*** Opening of Provided data ***

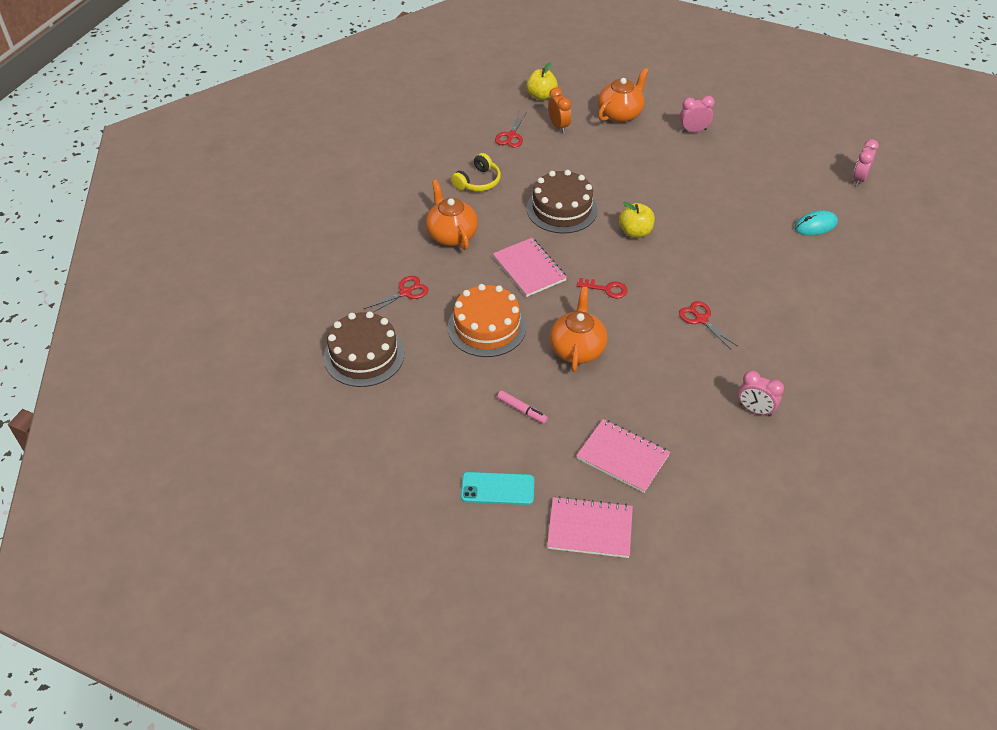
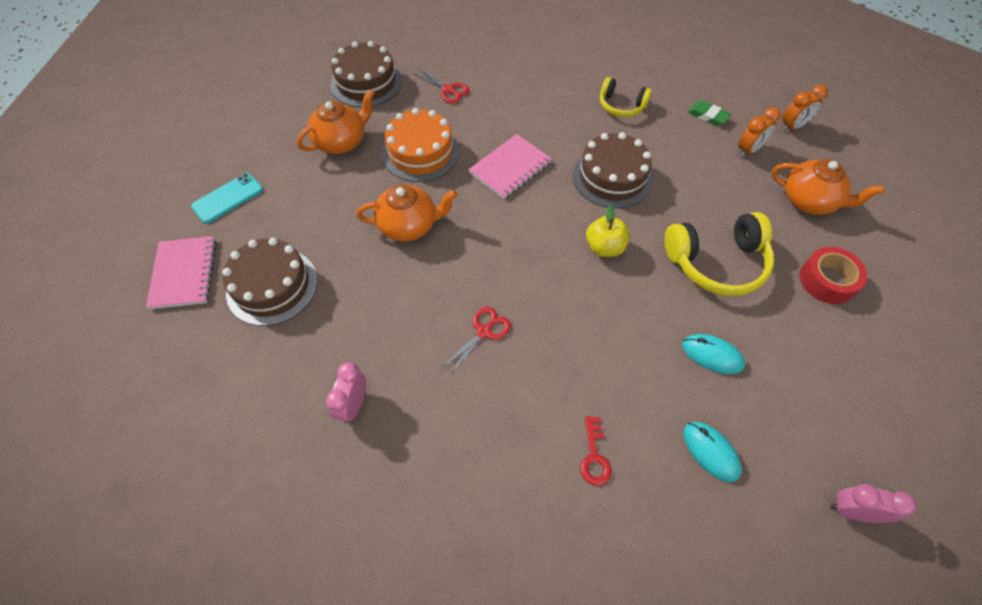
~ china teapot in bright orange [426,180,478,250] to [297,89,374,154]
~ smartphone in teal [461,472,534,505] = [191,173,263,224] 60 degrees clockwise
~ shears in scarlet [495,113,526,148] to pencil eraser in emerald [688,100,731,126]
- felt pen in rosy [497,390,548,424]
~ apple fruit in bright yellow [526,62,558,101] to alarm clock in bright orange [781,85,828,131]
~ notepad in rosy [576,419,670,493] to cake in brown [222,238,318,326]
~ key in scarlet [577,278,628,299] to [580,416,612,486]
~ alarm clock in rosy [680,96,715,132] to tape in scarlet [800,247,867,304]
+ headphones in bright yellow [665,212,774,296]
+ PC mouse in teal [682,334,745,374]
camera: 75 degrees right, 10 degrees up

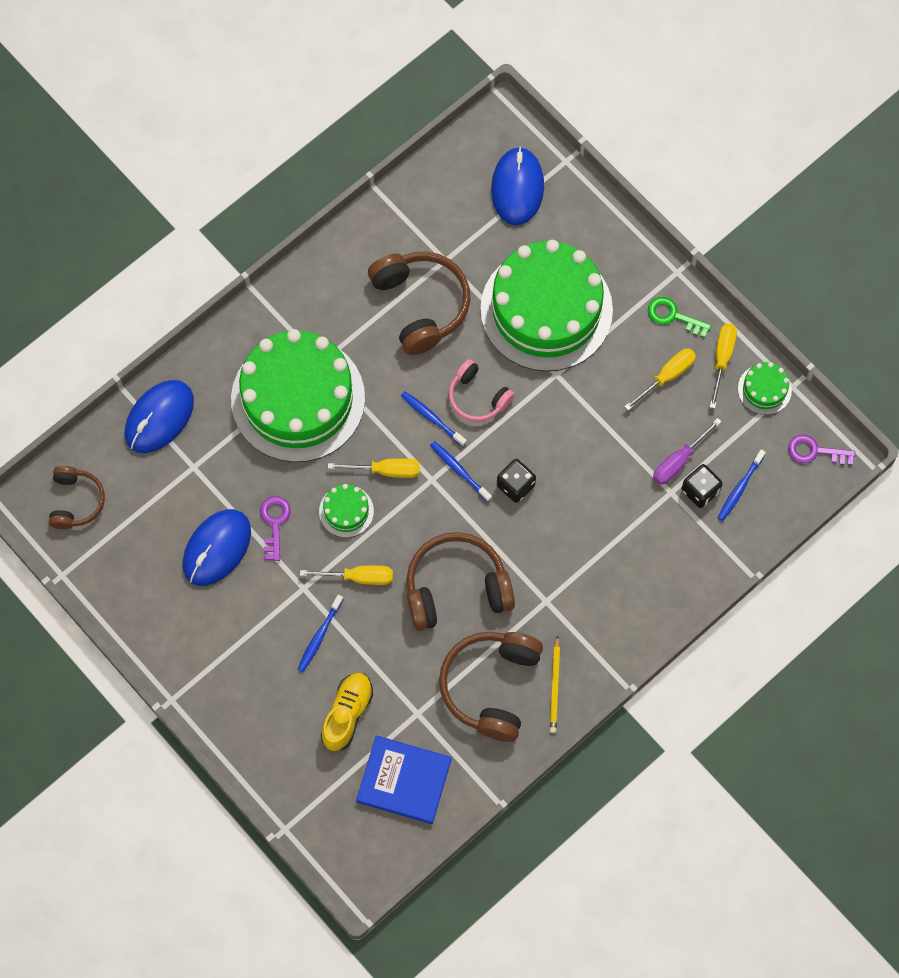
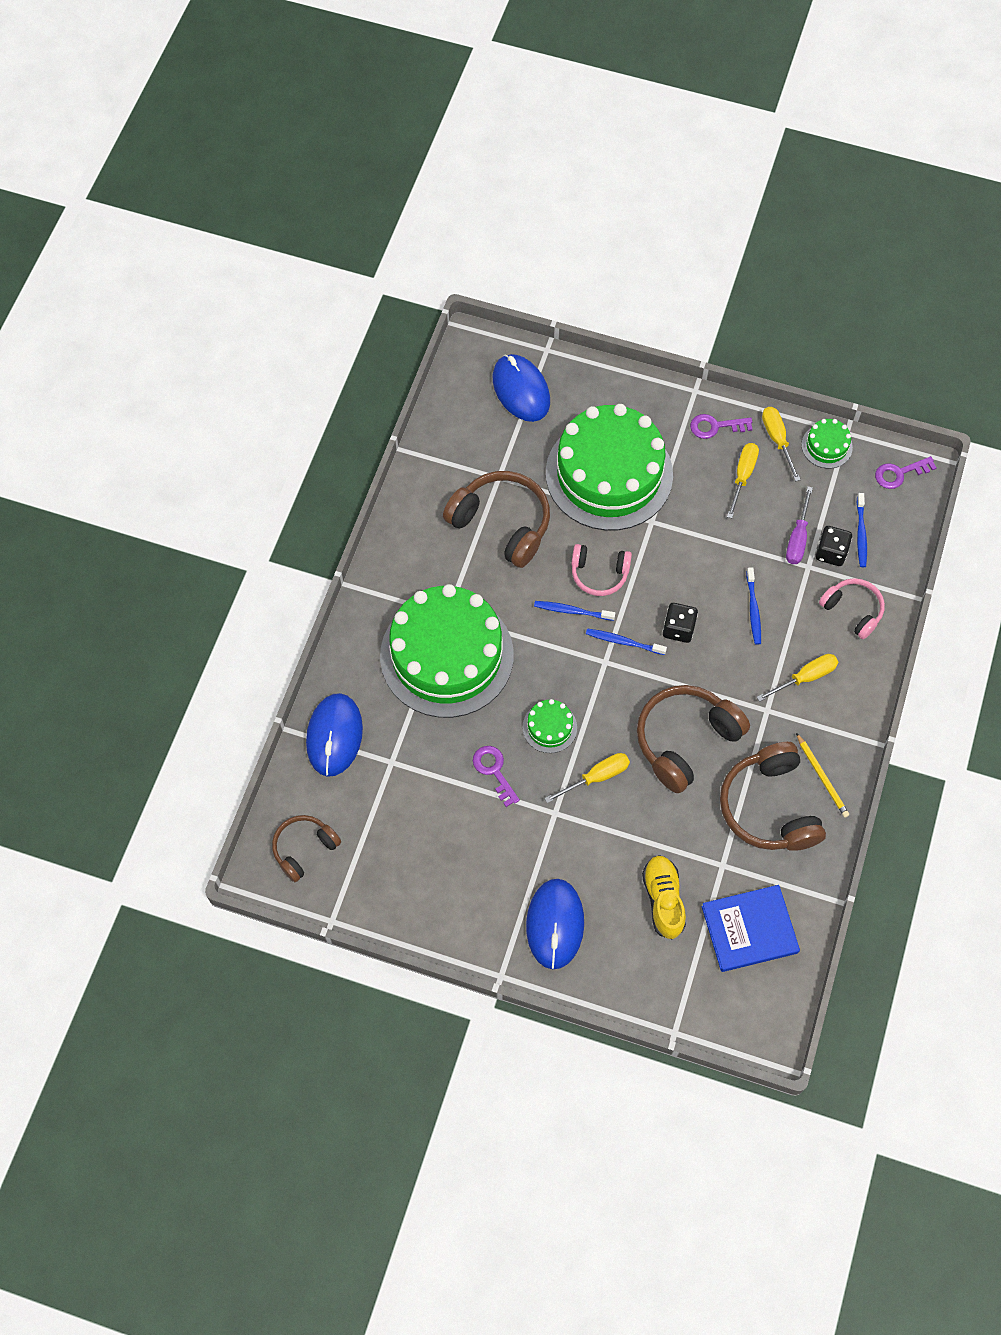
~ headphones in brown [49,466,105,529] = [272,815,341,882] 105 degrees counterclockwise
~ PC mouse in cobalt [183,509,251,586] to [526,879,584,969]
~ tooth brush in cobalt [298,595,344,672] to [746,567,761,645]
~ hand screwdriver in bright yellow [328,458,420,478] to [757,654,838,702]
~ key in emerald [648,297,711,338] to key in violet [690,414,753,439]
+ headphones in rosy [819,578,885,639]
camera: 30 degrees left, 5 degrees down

*** Close of Provided data ***

Your goal: Whatever the records hold apart from pictures should be repeated exactly.

Your solution:
~ china teapot in bright orange [426,180,478,250] to [297,89,374,154]
~ smartphone in teal [461,472,534,505] = [191,173,263,224] 60 degrees clockwise
~ shears in scarlet [495,113,526,148] to pencil eraser in emerald [688,100,731,126]
- felt pen in rosy [497,390,548,424]
~ apple fruit in bright yellow [526,62,558,101] to alarm clock in bright orange [781,85,828,131]
~ notepad in rosy [576,419,670,493] to cake in brown [222,238,318,326]
~ key in scarlet [577,278,628,299] to [580,416,612,486]
~ alarm clock in rosy [680,96,715,132] to tape in scarlet [800,247,867,304]
+ headphones in bright yellow [665,212,774,296]
+ PC mouse in teal [682,334,745,374]
camera: 75 degrees right, 10 degrees up

~ headphones in brown [49,466,105,529] = [272,815,341,882] 105 degrees counterclockwise
~ PC mouse in cobalt [183,509,251,586] to [526,879,584,969]
~ tooth brush in cobalt [298,595,344,672] to [746,567,761,645]
~ hand screwdriver in bright yellow [328,458,420,478] to [757,654,838,702]
~ key in emerald [648,297,711,338] to key in violet [690,414,753,439]
+ headphones in rosy [819,578,885,639]
camera: 30 degrees left, 5 degrees down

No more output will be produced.